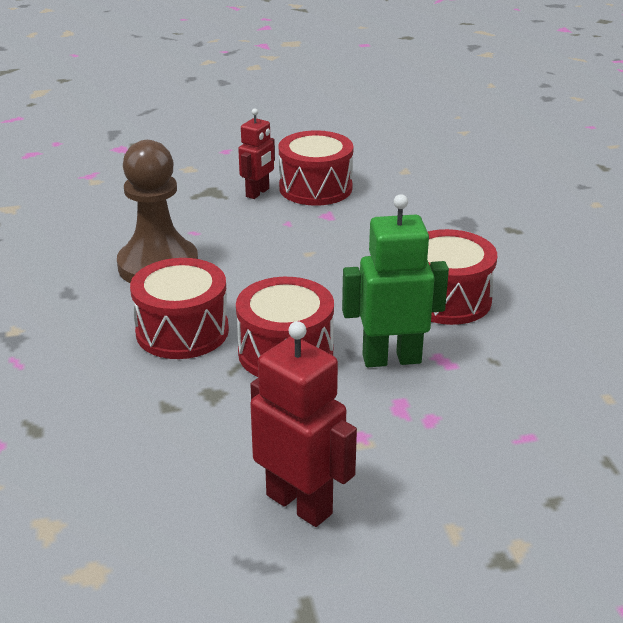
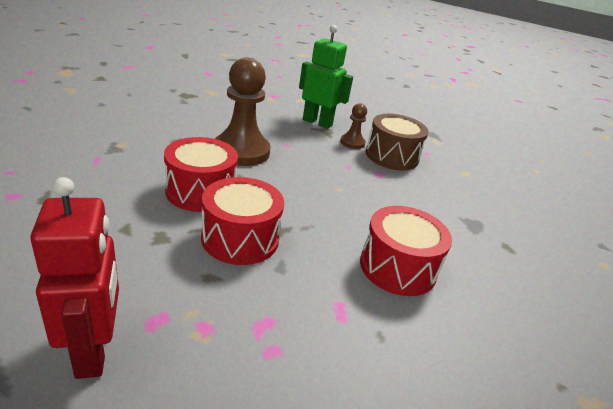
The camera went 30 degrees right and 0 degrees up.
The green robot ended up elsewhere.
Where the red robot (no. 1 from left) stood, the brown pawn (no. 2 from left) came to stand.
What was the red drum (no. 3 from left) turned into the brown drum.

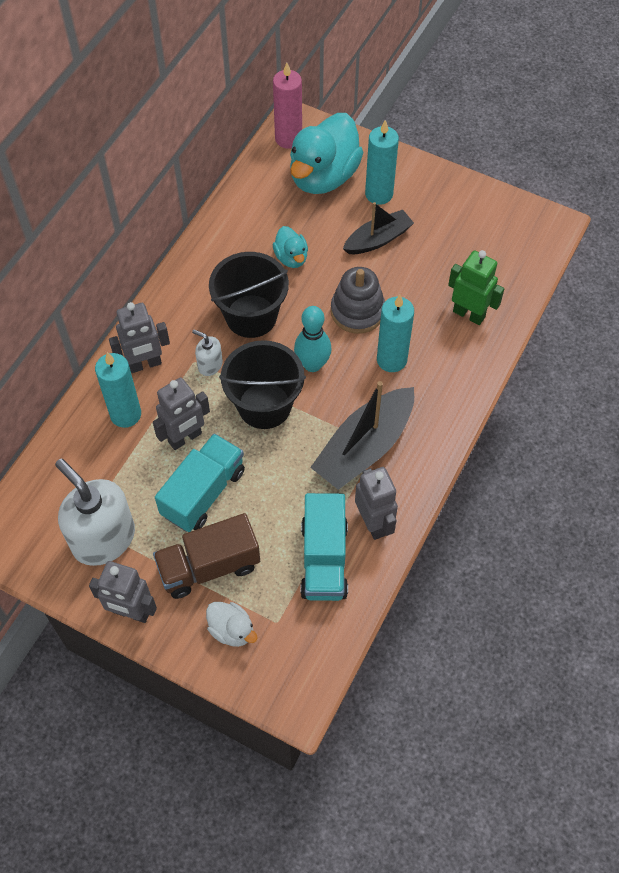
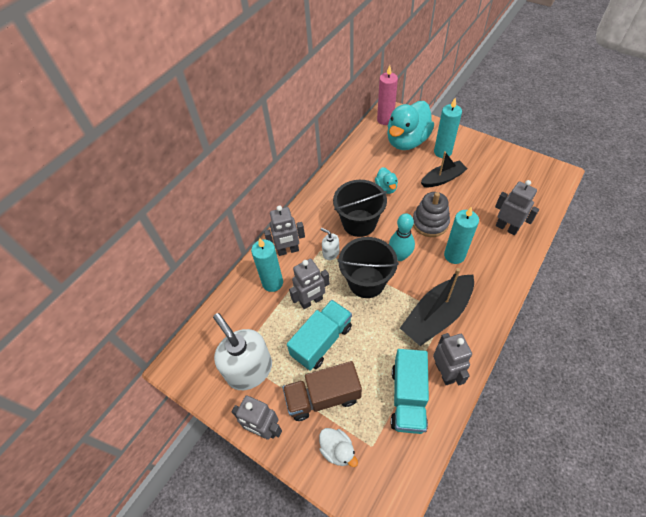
The camera went 10 degrees right and 5 degrees down.
What was the green robot turned into the grey robot (no. 5 from left).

•••••

▸ **WHAT THE EXERCISE ASKS**: Please show the lines in the entries above that hold the string "left".

▸ **EXPECTED ANSWER**:
Where the red robot (no. 1 from left) stood, the brown pawn (no. 2 from left) came to stand.
What was the red drum (no. 3 from left) turned into the brown drum.
What was the green robot turned into the grey robot (no. 5 from left).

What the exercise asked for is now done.